◆ Description of the task ◆
Where does the word "speaker" occur in the data below? Copy each line that holds it.

◆ Dataset excerpts ◆
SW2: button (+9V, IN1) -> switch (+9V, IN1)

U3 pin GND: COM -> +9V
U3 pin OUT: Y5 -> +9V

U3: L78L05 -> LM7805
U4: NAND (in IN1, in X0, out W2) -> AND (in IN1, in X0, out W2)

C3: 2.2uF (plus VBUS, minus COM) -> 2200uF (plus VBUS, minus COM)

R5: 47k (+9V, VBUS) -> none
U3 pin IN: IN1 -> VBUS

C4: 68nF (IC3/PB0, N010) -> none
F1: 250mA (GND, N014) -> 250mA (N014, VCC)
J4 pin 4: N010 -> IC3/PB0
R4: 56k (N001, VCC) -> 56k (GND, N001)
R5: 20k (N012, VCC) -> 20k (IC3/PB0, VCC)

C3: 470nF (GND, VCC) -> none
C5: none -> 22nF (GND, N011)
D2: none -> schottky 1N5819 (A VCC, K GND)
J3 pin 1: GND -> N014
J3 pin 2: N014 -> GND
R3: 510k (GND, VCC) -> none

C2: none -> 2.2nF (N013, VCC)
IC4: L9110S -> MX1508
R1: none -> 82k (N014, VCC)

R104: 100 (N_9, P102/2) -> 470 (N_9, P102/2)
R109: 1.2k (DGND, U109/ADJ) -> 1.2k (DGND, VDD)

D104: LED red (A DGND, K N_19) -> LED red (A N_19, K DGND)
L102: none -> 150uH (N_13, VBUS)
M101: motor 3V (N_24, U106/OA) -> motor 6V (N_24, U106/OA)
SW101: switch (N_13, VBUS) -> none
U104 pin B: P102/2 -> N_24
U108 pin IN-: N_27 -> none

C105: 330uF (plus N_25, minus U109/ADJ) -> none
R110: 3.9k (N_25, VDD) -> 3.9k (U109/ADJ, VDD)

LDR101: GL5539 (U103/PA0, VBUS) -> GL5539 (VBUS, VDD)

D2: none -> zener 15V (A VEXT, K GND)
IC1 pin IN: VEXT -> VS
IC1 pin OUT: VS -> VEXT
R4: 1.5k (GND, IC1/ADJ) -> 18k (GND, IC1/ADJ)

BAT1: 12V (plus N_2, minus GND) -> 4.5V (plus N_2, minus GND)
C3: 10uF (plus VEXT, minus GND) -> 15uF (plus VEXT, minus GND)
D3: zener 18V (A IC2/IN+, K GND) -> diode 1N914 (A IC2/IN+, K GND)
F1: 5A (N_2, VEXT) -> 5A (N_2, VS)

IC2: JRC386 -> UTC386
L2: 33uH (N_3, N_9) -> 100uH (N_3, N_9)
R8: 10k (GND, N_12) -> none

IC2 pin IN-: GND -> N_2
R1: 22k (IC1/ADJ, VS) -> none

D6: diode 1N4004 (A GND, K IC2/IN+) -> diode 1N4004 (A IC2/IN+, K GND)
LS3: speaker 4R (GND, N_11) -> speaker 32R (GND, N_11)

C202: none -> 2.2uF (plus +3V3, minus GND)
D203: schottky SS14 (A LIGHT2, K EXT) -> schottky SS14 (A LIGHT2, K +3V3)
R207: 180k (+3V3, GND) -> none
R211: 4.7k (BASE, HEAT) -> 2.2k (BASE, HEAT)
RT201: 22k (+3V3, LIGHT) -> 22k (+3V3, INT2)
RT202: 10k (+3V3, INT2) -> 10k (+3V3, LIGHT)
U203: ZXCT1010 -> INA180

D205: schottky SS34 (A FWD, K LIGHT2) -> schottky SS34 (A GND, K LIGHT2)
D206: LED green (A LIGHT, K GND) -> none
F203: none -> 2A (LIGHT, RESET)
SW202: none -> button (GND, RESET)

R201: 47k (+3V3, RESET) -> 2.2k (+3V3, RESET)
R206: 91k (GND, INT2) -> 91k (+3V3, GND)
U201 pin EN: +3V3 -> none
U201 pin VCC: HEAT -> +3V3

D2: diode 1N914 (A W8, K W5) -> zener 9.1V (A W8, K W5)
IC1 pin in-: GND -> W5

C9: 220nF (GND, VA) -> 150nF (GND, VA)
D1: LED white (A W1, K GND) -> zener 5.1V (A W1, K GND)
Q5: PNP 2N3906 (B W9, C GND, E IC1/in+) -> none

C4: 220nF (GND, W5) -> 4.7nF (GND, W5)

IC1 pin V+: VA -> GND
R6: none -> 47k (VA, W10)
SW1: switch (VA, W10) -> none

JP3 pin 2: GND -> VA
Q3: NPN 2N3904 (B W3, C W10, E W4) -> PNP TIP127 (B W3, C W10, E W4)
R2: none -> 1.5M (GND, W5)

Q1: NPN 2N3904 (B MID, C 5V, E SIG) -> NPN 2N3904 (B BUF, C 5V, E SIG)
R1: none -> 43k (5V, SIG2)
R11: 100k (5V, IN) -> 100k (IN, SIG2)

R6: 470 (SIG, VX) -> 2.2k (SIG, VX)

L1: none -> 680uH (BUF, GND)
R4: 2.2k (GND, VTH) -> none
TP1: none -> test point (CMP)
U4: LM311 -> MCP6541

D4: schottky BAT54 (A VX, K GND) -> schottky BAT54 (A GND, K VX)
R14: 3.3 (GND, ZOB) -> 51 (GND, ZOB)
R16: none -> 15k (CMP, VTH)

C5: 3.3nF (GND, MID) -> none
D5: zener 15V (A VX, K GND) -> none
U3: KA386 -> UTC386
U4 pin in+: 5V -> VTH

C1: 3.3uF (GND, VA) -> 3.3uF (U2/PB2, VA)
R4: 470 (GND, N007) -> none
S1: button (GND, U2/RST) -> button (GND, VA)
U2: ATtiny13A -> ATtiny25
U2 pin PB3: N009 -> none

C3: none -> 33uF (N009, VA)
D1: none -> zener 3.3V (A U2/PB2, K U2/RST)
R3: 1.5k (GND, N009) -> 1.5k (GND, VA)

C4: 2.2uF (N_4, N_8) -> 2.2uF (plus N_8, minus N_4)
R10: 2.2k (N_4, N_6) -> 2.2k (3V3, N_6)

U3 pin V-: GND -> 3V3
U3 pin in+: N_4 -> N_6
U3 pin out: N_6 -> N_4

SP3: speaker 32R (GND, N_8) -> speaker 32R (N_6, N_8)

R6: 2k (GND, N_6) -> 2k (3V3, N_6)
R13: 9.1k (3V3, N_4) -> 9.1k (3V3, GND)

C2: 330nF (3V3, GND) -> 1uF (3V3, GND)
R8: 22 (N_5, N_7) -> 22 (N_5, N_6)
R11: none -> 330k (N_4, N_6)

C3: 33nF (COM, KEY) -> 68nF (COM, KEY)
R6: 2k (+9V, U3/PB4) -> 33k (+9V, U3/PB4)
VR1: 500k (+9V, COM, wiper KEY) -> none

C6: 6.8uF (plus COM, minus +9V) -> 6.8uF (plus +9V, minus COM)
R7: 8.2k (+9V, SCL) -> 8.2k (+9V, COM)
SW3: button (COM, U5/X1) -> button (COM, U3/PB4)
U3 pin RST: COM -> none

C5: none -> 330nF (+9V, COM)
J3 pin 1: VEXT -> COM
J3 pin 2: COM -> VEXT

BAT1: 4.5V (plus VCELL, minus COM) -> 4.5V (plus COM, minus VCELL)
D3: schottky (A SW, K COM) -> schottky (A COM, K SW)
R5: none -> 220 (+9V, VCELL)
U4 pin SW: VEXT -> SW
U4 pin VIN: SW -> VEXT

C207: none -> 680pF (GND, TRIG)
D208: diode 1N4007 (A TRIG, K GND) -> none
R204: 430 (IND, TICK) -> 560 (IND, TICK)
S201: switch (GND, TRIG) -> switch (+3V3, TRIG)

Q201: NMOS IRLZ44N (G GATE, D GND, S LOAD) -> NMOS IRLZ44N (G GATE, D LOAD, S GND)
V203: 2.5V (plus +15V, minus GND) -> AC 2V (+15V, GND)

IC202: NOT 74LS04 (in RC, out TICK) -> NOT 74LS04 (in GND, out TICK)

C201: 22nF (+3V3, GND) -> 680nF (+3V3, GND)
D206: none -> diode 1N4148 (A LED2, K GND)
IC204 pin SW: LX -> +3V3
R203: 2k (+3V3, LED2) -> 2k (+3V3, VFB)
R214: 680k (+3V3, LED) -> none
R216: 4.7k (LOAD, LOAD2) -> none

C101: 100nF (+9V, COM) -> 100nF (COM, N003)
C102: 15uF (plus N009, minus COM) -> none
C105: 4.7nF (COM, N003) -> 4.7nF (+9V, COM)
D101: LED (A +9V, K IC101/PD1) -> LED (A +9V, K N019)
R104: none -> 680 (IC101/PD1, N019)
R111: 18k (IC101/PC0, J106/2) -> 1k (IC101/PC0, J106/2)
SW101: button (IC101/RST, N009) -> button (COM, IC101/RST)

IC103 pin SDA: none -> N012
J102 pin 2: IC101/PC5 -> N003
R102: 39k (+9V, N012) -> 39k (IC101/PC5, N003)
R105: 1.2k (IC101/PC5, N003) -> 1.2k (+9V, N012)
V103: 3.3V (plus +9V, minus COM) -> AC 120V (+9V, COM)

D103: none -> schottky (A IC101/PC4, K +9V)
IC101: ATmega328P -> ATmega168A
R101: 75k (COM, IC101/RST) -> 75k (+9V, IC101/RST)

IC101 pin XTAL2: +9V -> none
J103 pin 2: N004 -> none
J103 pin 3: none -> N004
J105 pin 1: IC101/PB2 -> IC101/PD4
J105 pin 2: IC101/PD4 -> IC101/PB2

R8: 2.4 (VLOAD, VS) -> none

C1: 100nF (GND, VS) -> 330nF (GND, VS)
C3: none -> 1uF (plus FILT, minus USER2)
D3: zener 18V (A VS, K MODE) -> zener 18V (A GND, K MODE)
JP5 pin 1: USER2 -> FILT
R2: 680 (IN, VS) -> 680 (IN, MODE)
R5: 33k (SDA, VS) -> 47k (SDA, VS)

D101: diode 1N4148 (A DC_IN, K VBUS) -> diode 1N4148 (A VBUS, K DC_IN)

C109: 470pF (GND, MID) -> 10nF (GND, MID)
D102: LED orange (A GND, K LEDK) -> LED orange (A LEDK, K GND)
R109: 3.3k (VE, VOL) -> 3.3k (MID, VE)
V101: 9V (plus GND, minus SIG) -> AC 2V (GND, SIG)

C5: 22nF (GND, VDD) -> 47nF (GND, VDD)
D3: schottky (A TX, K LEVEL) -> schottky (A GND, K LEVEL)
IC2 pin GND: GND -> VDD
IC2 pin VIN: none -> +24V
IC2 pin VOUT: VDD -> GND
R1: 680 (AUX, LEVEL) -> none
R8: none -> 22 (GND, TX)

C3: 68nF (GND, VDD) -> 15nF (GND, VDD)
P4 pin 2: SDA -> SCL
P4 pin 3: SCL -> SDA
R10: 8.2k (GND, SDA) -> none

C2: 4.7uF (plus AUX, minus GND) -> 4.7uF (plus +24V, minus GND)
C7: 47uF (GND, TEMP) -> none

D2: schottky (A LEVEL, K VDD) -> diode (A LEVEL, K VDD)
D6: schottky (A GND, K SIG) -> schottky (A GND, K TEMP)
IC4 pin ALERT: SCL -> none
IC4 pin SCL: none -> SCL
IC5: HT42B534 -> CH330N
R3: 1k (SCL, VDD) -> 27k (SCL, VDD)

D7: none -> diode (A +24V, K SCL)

◆ Answer to this problem ◆
LS3: speaker 4R (GND, N_11) -> speaker 32R (GND, N_11)
SP3: speaker 32R (GND, N_8) -> speaker 32R (N_6, N_8)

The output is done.